┌─ MATERIAL FOR THE TASK

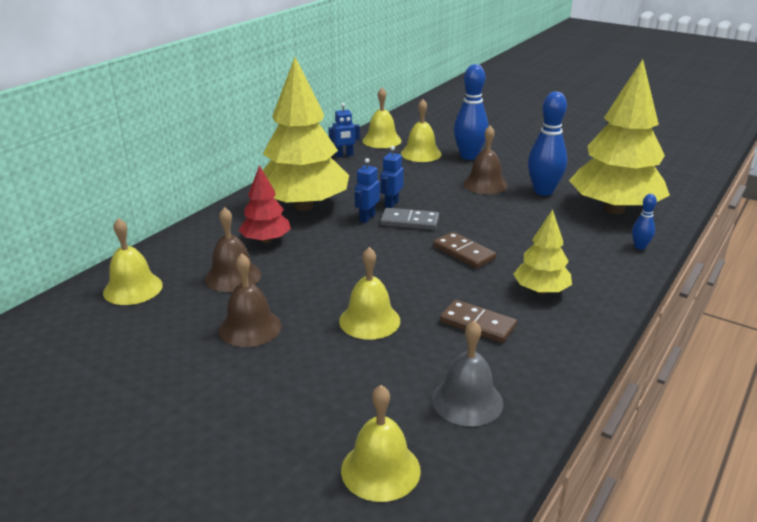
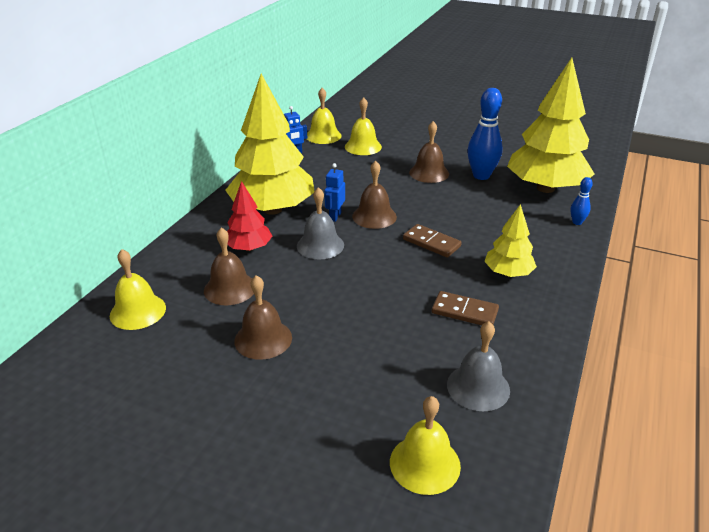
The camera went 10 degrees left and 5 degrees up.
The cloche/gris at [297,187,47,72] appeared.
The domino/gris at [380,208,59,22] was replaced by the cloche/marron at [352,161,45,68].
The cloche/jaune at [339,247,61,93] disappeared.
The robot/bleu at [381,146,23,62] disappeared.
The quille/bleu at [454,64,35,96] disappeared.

└─

Look through the records for the string "cloche". Copy every line that has it.

The cloche/gris at [297,187,47,72] appeared.
The domino/gris at [380,208,59,22] was replaced by the cloche/marron at [352,161,45,68].
The cloche/jaune at [339,247,61,93] disappeared.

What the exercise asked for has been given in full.